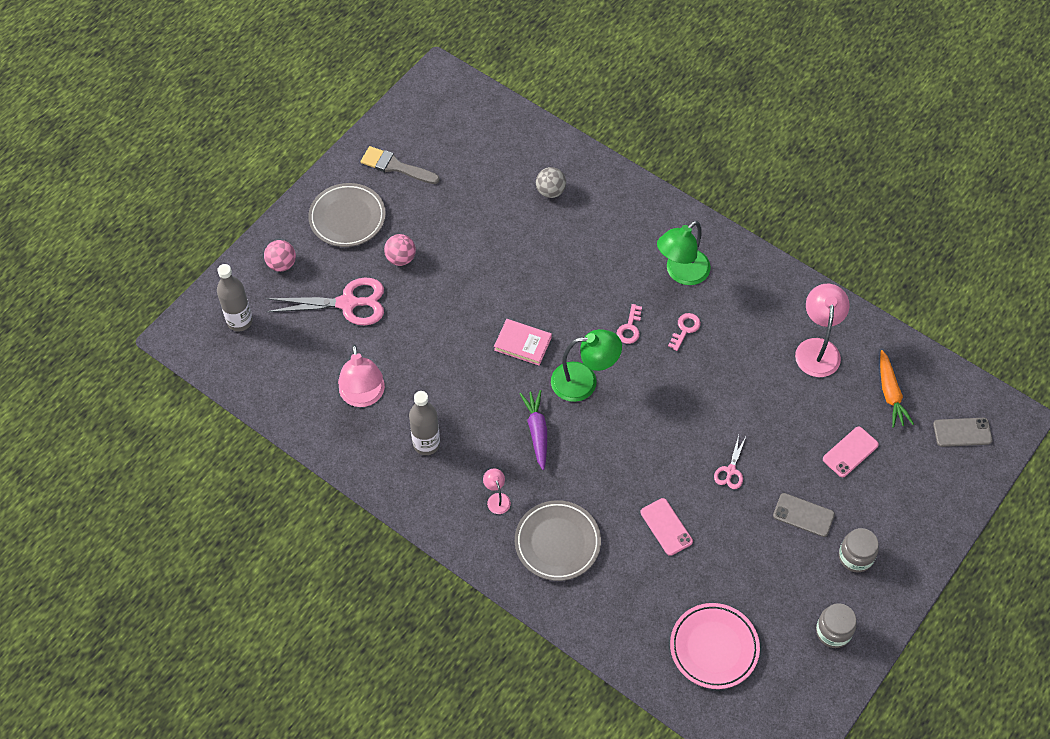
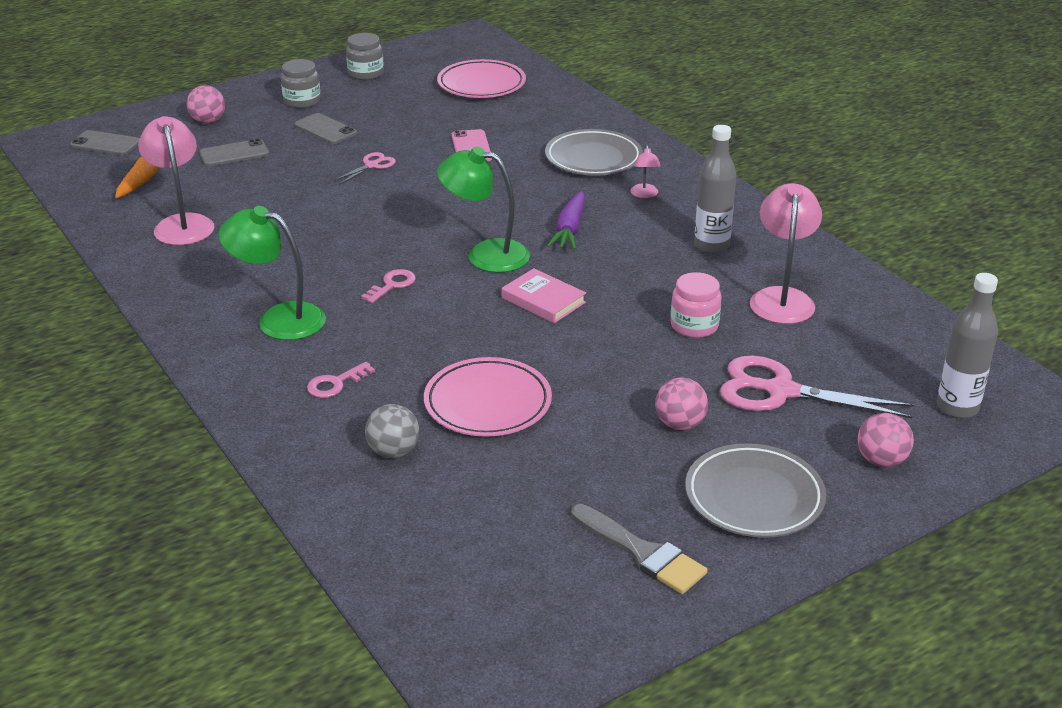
camera: 160 degrees left, 25 degrees down
green lamp [657,221,711,285] -> green lamp turned 135 degrees counterclockwise [219,206,326,340]
pink key [668,313,701,351] -> pink key moved to [307,362,375,398]
pink lamp [795,284,850,377] -> pink lamp turned 135 degrees clockwise [138,116,214,245]
pink phone [823,426,879,477] -> grey phone [199,139,269,166]
none -> pink ball [187,85,225,124]
none -> pink plate [424,357,552,437]
none -> pink jar [671,272,722,338]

_ _ _ _

The whole listing above is to be printed again exactly; pictures stay out of it.

[Output]
camera: 160 degrees left, 25 degrees down
green lamp [657,221,711,285] -> green lamp turned 135 degrees counterclockwise [219,206,326,340]
pink key [668,313,701,351] -> pink key moved to [307,362,375,398]
pink lamp [795,284,850,377] -> pink lamp turned 135 degrees clockwise [138,116,214,245]
pink phone [823,426,879,477] -> grey phone [199,139,269,166]
none -> pink ball [187,85,225,124]
none -> pink plate [424,357,552,437]
none -> pink jar [671,272,722,338]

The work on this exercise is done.